Problem to solve
Everything from the line containing "red plate G6:H6" to the final line of the records below should be given again exactly, and nothing else.

Supplied entries
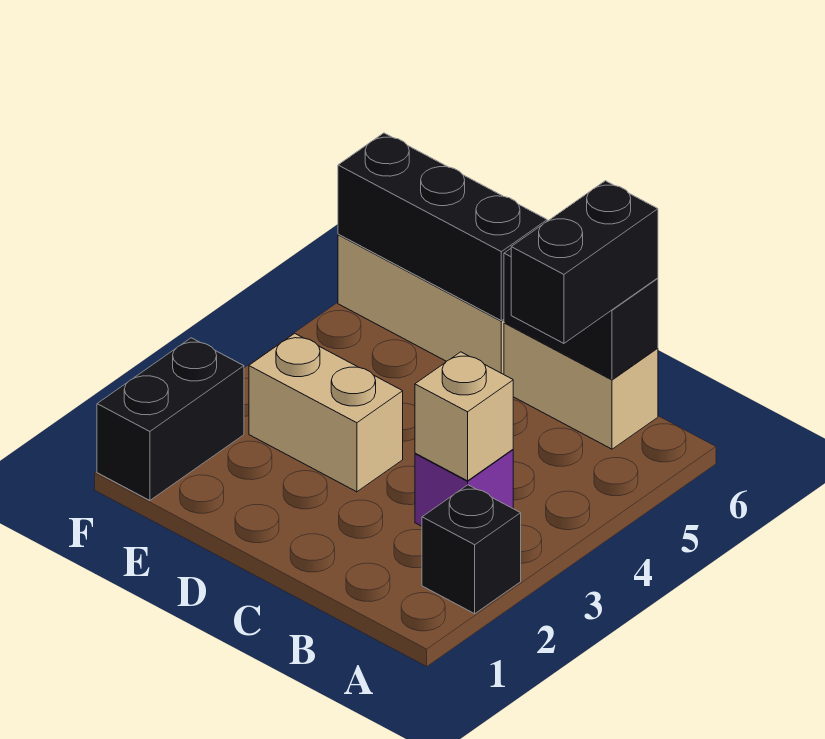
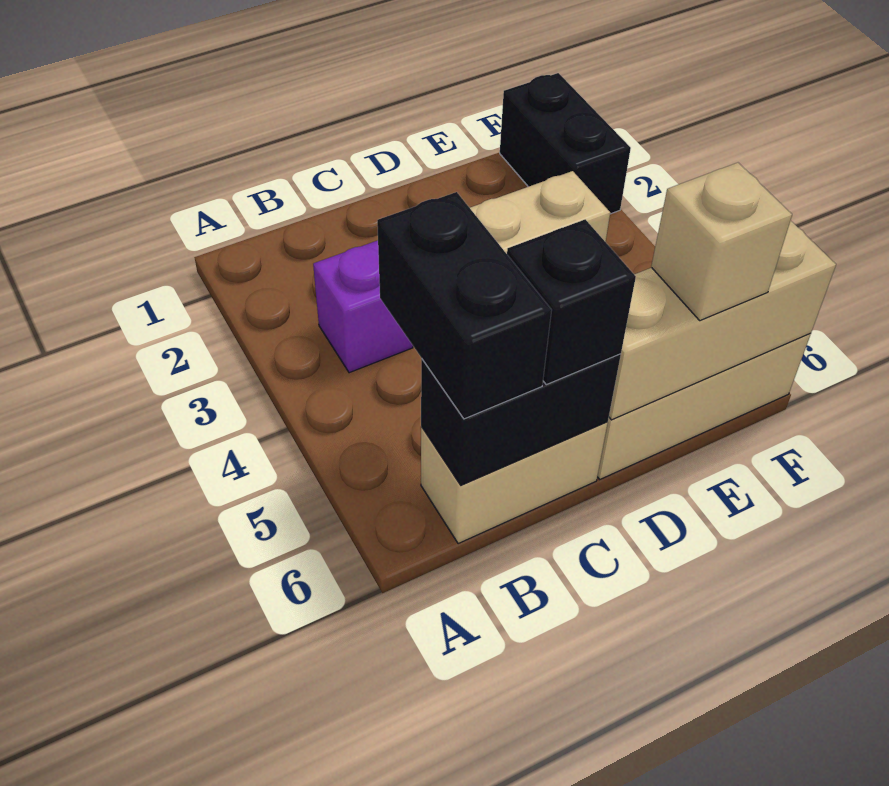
black brick A2 level 1 -> black brick C6 level 3
tan brick B3 level 2 -> tan brick E6 level 3
black brick D6:F6 level 2 -> tan brick D6:F6 level 2

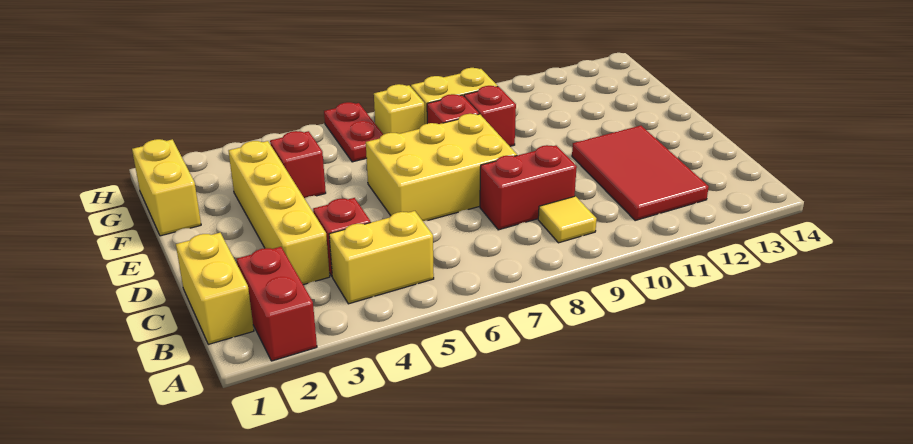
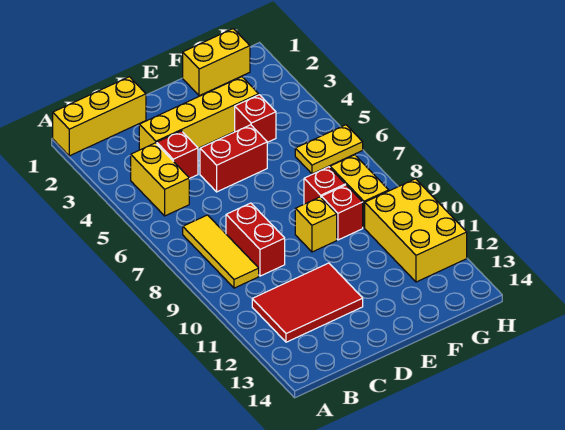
red brick A2:B2 level 1 -> red brick D5:E5 level 1
yellow brick B1:C1 level 1 -> yellow brick A1:C1 level 1
yellow tile B9 level 1 -> yellow tile B7:B9 level 1
yellow brick D6:E8 level 1 -> yellow brick G10:H12 level 1
red plate G6:H6 level 1 -> yellow plate G6:H6 level 1
yellow brick G7 level 1 -> yellow brick E9 level 1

Expected answer
red plate G6:H6 level 1 -> yellow plate G6:H6 level 1
yellow brick G7 level 1 -> yellow brick E9 level 1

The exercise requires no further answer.